_WHAT YOU ARE ASKED TO DO_.
Report each line from the entries in which "Sprühflasche" can be found.

_GIVEN RECORDS_.
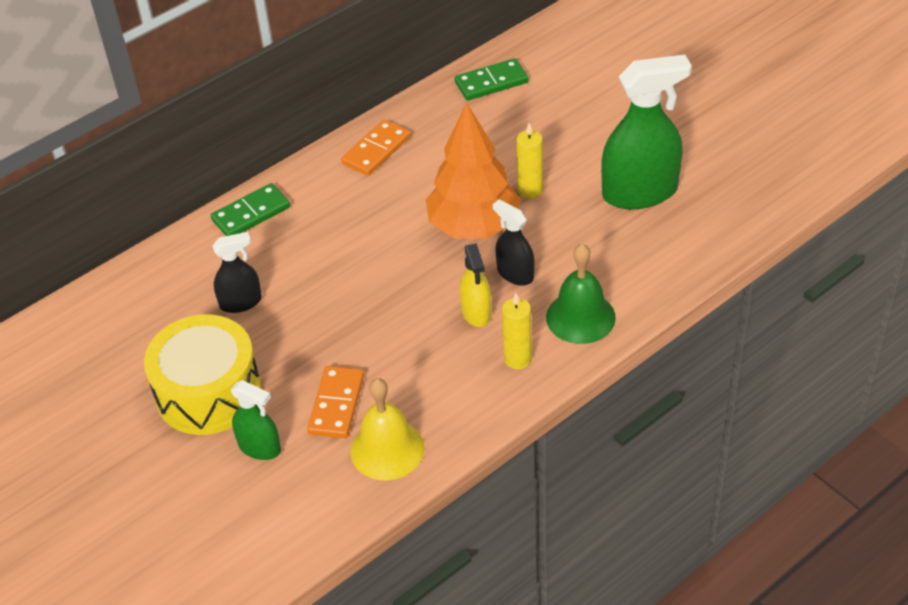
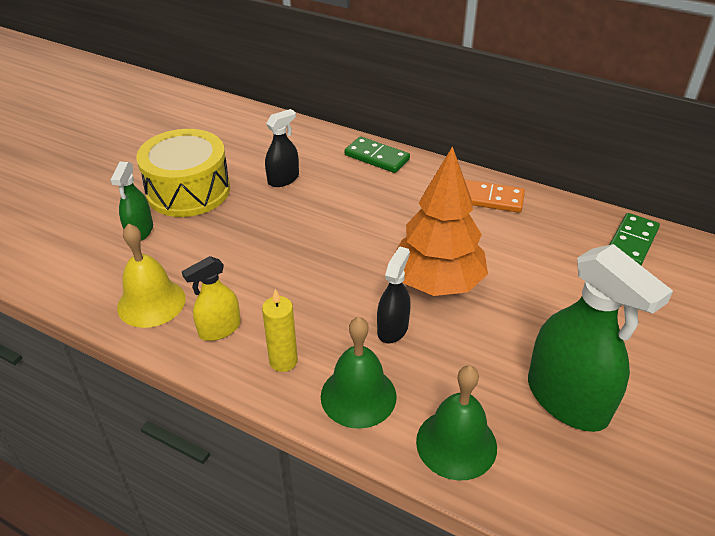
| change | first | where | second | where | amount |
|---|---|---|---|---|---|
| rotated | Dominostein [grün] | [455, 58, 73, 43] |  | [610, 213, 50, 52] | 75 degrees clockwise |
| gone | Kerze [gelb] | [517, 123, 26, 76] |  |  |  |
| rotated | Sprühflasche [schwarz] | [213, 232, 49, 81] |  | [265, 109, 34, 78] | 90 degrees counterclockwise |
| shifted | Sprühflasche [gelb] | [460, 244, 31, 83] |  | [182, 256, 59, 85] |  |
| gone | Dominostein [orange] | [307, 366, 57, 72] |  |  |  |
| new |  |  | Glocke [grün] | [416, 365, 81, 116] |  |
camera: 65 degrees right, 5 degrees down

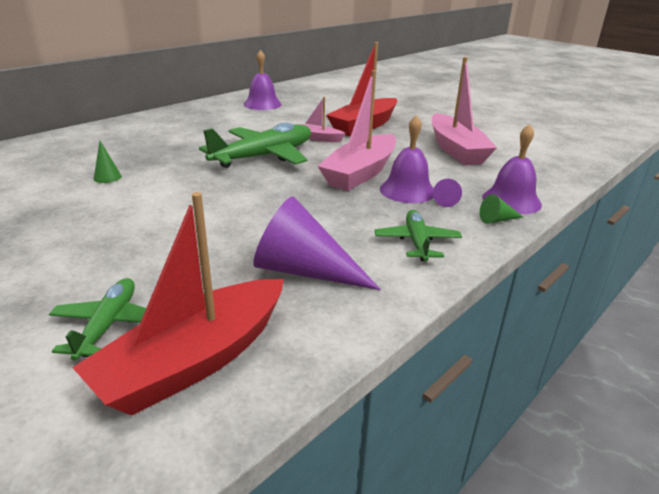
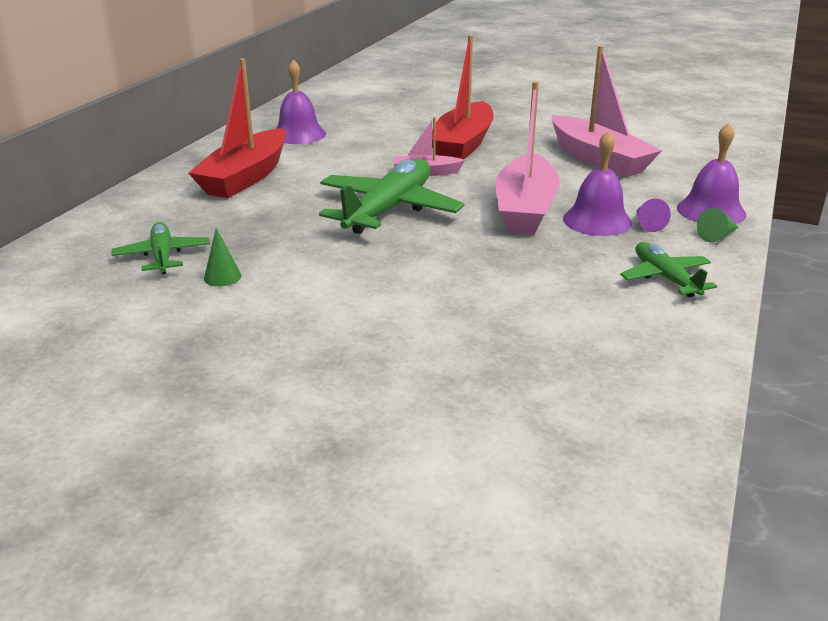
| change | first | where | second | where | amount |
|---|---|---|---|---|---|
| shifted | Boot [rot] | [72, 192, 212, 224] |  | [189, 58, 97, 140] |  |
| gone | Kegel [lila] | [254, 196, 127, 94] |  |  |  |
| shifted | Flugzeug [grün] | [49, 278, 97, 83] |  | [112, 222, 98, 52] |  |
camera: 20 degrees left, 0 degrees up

_SOLUTION FOR THIS PROBLEM_.
| rotated | Sprühflasche [schwarz] | [213, 232, 49, 81] |  | [265, 109, 34, 78] | 90 degrees counterclockwise |
| shifted | Sprühflasche [gelb] | [460, 244, 31, 83] |  | [182, 256, 59, 85] |  |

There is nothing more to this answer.